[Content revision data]
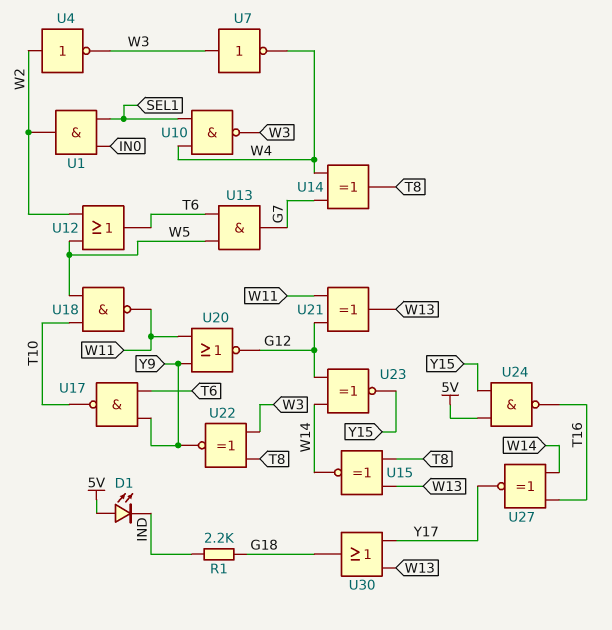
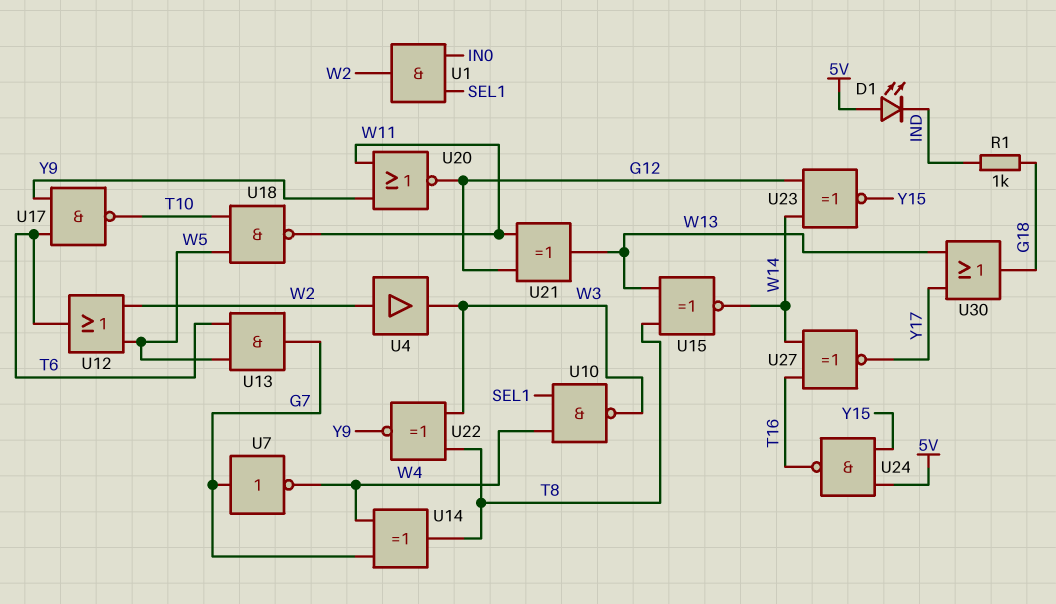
R1: 2.2k (G18, IND) -> 1k (G18, IND)
U4: NOT (in W2, out W3) -> buffer (in W2, out W3)
U7: NOT (in W3, out W4) -> NOT (in G7, out W4)

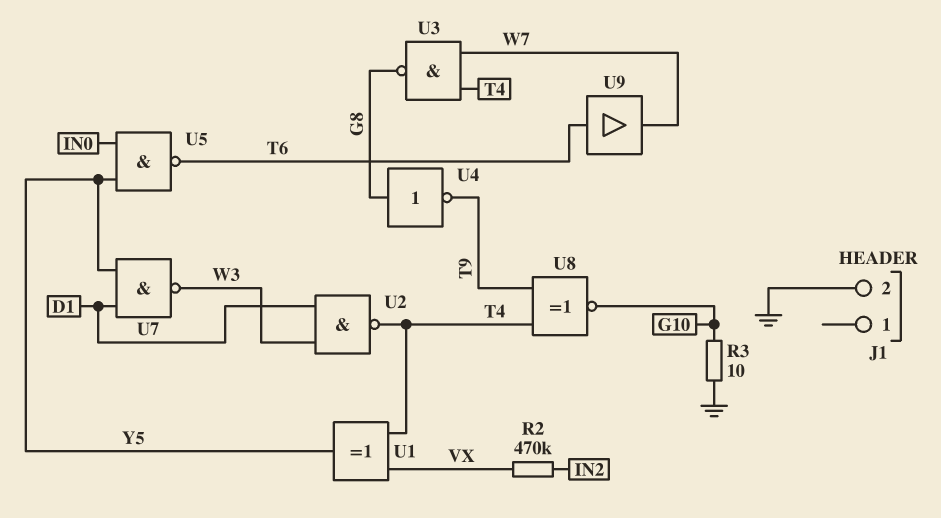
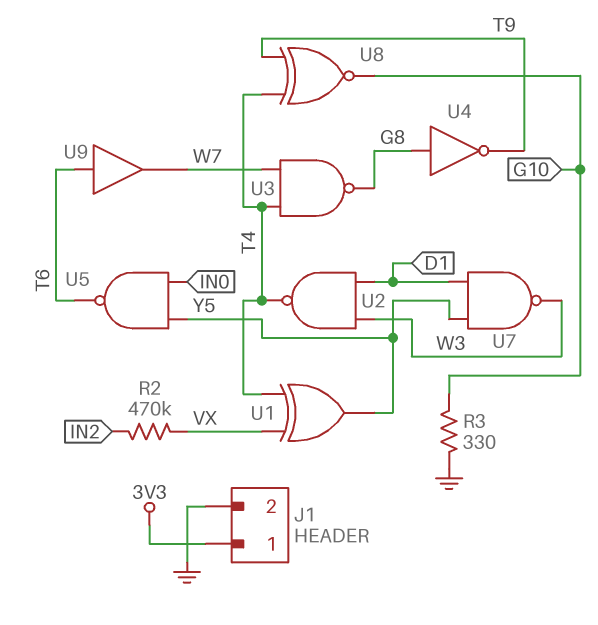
J1 pin 1: none -> 3V3
R3: 10 (G10, GND) -> 330 (G10, GND)

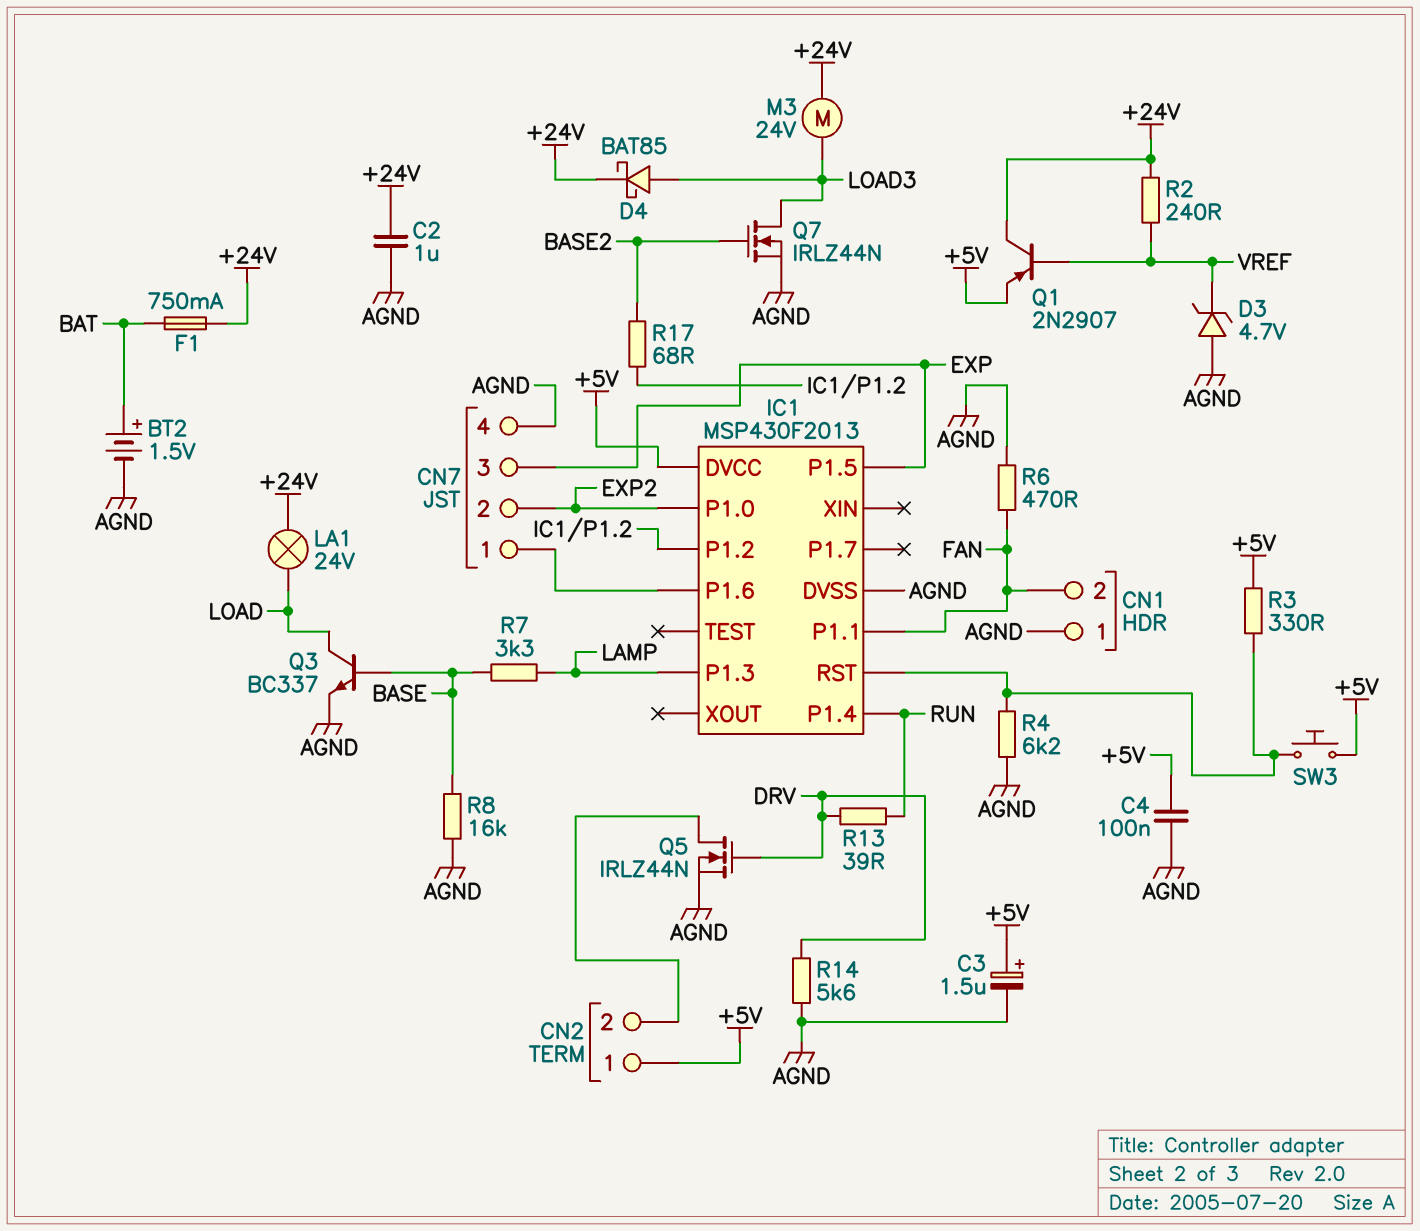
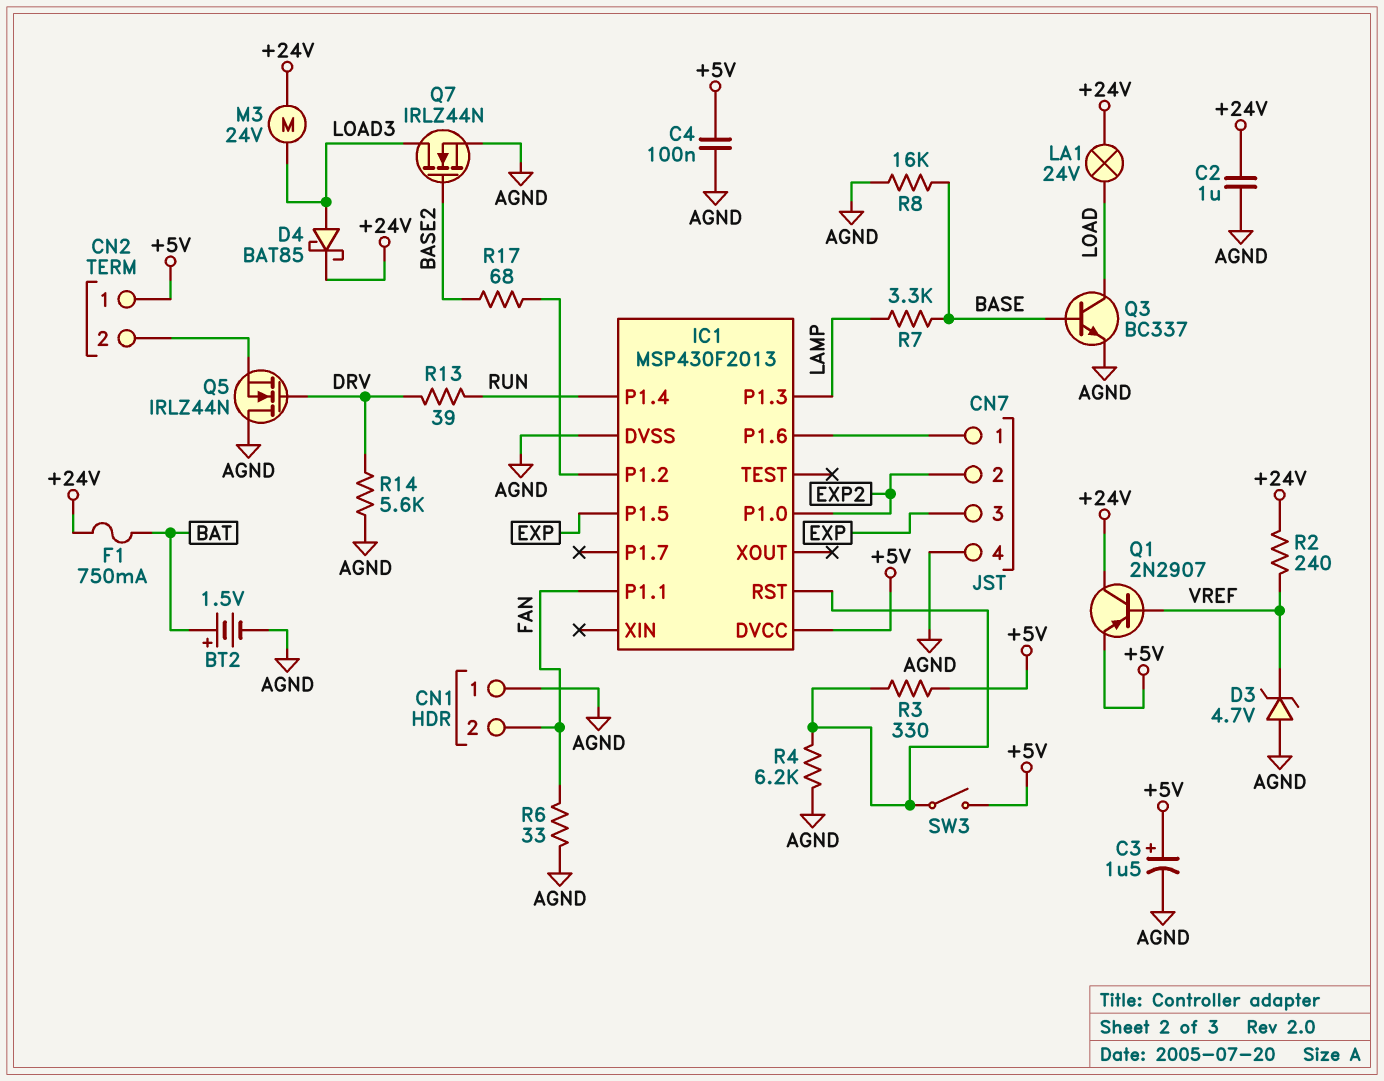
Q5: NMOS IRLZ44N (G DRV, D CN2/2, S AGND) -> NMOS IRLZ44N (G DRV, D AGND, S CN2/2)
R6: 470 (AGND, FAN) -> 33 (AGND, FAN)
SW3: button (+5V, IC1/RST) -> switch (+5V, IC1/RST)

*TASK REQUIREMENTS*.
Beginning with the line with "R3: 10 (G10, GND) -> 330 (G10, GND)", repeat the entries above exactly, up to and including the last line, leaving out pictures.

*ANSWER TO THE EXERCISE*.
R3: 10 (G10, GND) -> 330 (G10, GND)

Q5: NMOS IRLZ44N (G DRV, D CN2/2, S AGND) -> NMOS IRLZ44N (G DRV, D AGND, S CN2/2)
R6: 470 (AGND, FAN) -> 33 (AGND, FAN)
SW3: button (+5V, IC1/RST) -> switch (+5V, IC1/RST)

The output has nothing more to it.